Directions for this task: The records below must be returned in full and unaltered.

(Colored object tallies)
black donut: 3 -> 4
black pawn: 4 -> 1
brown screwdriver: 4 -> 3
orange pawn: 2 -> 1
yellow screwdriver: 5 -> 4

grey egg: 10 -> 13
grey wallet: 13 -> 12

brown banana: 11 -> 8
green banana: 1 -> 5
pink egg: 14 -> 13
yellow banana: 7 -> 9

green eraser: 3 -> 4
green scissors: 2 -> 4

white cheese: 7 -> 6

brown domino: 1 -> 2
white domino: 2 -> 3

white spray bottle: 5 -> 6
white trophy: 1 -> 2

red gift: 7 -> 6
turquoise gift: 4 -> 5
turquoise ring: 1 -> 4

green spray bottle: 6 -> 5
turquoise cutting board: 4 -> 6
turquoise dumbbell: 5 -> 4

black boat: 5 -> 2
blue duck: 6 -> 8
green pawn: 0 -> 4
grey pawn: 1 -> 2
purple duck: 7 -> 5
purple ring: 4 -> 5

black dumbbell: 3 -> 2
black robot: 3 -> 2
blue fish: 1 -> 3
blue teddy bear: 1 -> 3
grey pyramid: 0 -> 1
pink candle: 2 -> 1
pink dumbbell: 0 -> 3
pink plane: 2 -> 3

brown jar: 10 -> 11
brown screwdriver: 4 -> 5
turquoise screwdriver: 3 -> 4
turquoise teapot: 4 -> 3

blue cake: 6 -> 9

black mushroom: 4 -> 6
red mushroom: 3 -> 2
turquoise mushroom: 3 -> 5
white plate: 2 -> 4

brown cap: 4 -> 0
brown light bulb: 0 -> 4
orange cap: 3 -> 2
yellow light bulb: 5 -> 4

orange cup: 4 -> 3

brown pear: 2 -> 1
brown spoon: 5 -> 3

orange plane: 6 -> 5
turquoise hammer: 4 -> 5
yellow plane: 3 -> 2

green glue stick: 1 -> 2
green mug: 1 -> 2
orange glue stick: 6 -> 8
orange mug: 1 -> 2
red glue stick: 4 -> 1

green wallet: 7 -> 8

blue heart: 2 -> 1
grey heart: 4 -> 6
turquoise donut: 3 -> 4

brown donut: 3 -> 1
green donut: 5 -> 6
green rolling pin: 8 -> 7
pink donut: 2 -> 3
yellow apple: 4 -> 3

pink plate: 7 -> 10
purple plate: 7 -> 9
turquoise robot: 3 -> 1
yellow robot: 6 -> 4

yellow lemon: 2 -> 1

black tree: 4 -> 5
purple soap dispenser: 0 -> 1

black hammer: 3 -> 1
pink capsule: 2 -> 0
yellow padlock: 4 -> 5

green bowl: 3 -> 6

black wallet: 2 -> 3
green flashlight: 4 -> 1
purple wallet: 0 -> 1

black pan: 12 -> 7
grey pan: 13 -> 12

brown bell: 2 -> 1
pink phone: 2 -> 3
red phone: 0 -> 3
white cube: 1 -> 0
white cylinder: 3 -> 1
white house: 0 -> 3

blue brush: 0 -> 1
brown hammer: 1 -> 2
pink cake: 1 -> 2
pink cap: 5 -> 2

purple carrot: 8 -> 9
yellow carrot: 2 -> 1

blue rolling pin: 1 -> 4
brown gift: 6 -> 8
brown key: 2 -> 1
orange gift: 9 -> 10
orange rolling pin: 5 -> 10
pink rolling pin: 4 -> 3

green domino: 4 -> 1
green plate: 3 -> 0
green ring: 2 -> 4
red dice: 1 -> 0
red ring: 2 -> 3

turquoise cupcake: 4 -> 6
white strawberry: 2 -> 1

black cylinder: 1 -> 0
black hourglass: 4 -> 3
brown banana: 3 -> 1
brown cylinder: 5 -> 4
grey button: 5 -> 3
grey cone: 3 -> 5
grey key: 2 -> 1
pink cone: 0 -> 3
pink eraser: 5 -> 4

Written reply:
black donut: 3 -> 4
black pawn: 4 -> 1
brown screwdriver: 4 -> 3
orange pawn: 2 -> 1
yellow screwdriver: 5 -> 4

grey egg: 10 -> 13
grey wallet: 13 -> 12

brown banana: 11 -> 8
green banana: 1 -> 5
pink egg: 14 -> 13
yellow banana: 7 -> 9

green eraser: 3 -> 4
green scissors: 2 -> 4

white cheese: 7 -> 6

brown domino: 1 -> 2
white domino: 2 -> 3

white spray bottle: 5 -> 6
white trophy: 1 -> 2

red gift: 7 -> 6
turquoise gift: 4 -> 5
turquoise ring: 1 -> 4

green spray bottle: 6 -> 5
turquoise cutting board: 4 -> 6
turquoise dumbbell: 5 -> 4

black boat: 5 -> 2
blue duck: 6 -> 8
green pawn: 0 -> 4
grey pawn: 1 -> 2
purple duck: 7 -> 5
purple ring: 4 -> 5

black dumbbell: 3 -> 2
black robot: 3 -> 2
blue fish: 1 -> 3
blue teddy bear: 1 -> 3
grey pyramid: 0 -> 1
pink candle: 2 -> 1
pink dumbbell: 0 -> 3
pink plane: 2 -> 3

brown jar: 10 -> 11
brown screwdriver: 4 -> 5
turquoise screwdriver: 3 -> 4
turquoise teapot: 4 -> 3

blue cake: 6 -> 9

black mushroom: 4 -> 6
red mushroom: 3 -> 2
turquoise mushroom: 3 -> 5
white plate: 2 -> 4

brown cap: 4 -> 0
brown light bulb: 0 -> 4
orange cap: 3 -> 2
yellow light bulb: 5 -> 4

orange cup: 4 -> 3

brown pear: 2 -> 1
brown spoon: 5 -> 3

orange plane: 6 -> 5
turquoise hammer: 4 -> 5
yellow plane: 3 -> 2

green glue stick: 1 -> 2
green mug: 1 -> 2
orange glue stick: 6 -> 8
orange mug: 1 -> 2
red glue stick: 4 -> 1

green wallet: 7 -> 8

blue heart: 2 -> 1
grey heart: 4 -> 6
turquoise donut: 3 -> 4

brown donut: 3 -> 1
green donut: 5 -> 6
green rolling pin: 8 -> 7
pink donut: 2 -> 3
yellow apple: 4 -> 3

pink plate: 7 -> 10
purple plate: 7 -> 9
turquoise robot: 3 -> 1
yellow robot: 6 -> 4

yellow lemon: 2 -> 1

black tree: 4 -> 5
purple soap dispenser: 0 -> 1

black hammer: 3 -> 1
pink capsule: 2 -> 0
yellow padlock: 4 -> 5

green bowl: 3 -> 6

black wallet: 2 -> 3
green flashlight: 4 -> 1
purple wallet: 0 -> 1

black pan: 12 -> 7
grey pan: 13 -> 12

brown bell: 2 -> 1
pink phone: 2 -> 3
red phone: 0 -> 3
white cube: 1 -> 0
white cylinder: 3 -> 1
white house: 0 -> 3

blue brush: 0 -> 1
brown hammer: 1 -> 2
pink cake: 1 -> 2
pink cap: 5 -> 2

purple carrot: 8 -> 9
yellow carrot: 2 -> 1

blue rolling pin: 1 -> 4
brown gift: 6 -> 8
brown key: 2 -> 1
orange gift: 9 -> 10
orange rolling pin: 5 -> 10
pink rolling pin: 4 -> 3

green domino: 4 -> 1
green plate: 3 -> 0
green ring: 2 -> 4
red dice: 1 -> 0
red ring: 2 -> 3

turquoise cupcake: 4 -> 6
white strawberry: 2 -> 1

black cylinder: 1 -> 0
black hourglass: 4 -> 3
brown banana: 3 -> 1
brown cylinder: 5 -> 4
grey button: 5 -> 3
grey cone: 3 -> 5
grey key: 2 -> 1
pink cone: 0 -> 3
pink eraser: 5 -> 4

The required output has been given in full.